■ TASK DIRECTIONS ■
Which of the lines below contain the word "correct"? Return each such line in full.

## BEGIN RECORD SET

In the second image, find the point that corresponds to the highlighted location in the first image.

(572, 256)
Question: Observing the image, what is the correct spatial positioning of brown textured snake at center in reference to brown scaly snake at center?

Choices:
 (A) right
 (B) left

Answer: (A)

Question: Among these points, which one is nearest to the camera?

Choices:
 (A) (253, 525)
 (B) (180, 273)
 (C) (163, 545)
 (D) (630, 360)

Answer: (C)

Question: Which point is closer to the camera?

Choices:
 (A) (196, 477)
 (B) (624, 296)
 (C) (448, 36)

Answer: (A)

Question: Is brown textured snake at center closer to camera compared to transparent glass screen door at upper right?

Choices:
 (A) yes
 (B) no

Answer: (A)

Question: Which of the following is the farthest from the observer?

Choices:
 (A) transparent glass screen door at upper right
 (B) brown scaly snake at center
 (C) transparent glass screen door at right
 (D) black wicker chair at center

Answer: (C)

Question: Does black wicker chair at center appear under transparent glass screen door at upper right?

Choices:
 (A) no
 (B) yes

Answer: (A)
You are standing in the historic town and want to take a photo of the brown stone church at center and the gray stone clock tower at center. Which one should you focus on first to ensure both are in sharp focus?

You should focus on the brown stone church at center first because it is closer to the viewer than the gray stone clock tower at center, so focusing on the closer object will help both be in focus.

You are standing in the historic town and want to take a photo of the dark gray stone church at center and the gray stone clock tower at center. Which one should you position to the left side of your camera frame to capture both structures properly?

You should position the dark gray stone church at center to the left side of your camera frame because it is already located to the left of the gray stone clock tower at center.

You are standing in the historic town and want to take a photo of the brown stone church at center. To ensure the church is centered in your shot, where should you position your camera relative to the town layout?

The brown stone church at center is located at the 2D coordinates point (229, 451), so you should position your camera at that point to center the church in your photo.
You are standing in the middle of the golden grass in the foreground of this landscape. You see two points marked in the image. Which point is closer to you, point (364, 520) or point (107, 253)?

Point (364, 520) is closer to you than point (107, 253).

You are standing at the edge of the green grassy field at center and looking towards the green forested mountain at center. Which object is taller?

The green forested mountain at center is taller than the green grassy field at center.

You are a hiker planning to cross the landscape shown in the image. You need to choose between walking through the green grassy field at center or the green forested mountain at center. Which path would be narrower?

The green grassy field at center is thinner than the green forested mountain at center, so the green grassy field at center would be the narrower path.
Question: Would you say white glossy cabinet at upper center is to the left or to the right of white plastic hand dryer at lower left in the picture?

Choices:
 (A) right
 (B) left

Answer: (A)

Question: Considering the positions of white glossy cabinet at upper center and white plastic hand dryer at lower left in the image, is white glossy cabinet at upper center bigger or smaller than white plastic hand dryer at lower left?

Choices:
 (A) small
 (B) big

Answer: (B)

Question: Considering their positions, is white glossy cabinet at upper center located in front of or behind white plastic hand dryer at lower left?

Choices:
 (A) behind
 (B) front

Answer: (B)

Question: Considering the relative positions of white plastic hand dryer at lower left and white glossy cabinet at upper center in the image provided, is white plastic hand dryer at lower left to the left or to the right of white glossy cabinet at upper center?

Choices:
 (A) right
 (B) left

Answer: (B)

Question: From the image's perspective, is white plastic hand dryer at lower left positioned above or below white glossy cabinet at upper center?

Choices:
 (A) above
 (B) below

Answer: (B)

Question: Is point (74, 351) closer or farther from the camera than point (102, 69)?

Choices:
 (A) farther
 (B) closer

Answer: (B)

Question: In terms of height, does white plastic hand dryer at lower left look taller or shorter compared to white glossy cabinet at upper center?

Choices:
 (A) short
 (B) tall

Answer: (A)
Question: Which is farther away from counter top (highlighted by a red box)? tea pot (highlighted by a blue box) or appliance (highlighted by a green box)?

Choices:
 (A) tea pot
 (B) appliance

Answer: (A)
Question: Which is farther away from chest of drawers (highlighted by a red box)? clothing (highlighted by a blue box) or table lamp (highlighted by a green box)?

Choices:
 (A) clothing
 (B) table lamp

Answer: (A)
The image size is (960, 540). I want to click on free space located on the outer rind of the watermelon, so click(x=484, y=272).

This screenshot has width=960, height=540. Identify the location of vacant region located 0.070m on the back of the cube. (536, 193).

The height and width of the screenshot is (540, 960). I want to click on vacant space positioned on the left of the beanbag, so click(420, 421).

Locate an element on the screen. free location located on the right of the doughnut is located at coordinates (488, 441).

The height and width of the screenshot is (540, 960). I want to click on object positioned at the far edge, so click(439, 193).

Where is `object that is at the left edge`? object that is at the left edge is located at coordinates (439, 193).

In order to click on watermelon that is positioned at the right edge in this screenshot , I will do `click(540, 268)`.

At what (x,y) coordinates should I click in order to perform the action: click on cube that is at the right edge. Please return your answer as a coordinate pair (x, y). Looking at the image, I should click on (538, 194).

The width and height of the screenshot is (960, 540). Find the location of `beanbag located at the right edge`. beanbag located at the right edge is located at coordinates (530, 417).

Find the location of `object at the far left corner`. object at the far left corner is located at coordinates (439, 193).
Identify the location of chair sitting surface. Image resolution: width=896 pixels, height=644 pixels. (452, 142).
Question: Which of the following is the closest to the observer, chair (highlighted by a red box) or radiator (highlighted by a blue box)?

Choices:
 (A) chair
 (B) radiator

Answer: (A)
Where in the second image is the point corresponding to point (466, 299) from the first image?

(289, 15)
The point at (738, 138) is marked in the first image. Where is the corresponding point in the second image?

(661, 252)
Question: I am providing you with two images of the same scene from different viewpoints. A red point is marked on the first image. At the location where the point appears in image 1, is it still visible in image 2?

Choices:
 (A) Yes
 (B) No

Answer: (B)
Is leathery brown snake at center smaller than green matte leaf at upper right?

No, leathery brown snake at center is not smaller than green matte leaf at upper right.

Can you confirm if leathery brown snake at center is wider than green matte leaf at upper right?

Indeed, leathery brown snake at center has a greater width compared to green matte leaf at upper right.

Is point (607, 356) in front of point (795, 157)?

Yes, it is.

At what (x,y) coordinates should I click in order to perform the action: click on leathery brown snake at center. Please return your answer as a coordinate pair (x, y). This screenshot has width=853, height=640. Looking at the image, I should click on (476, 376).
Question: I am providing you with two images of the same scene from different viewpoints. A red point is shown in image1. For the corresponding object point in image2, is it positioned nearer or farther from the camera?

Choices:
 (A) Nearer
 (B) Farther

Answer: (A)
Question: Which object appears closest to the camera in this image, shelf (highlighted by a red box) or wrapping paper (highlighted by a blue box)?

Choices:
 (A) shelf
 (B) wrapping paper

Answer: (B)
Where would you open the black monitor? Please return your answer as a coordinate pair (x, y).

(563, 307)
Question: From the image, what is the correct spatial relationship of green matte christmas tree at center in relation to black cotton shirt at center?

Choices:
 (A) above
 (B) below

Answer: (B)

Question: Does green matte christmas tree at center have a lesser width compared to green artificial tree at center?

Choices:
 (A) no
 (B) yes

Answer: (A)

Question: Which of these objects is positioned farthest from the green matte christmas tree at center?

## END RECORD SET

■ ANSWER FOR THIS EXERCISE ■
Question: Observing the image, what is the correct spatial positioning of brown textured snake at center in reference to brown scaly snake at center?
Question: From the image, what is the correct spatial relationship of green matte christmas tree at center in relation to black cotton shirt at center?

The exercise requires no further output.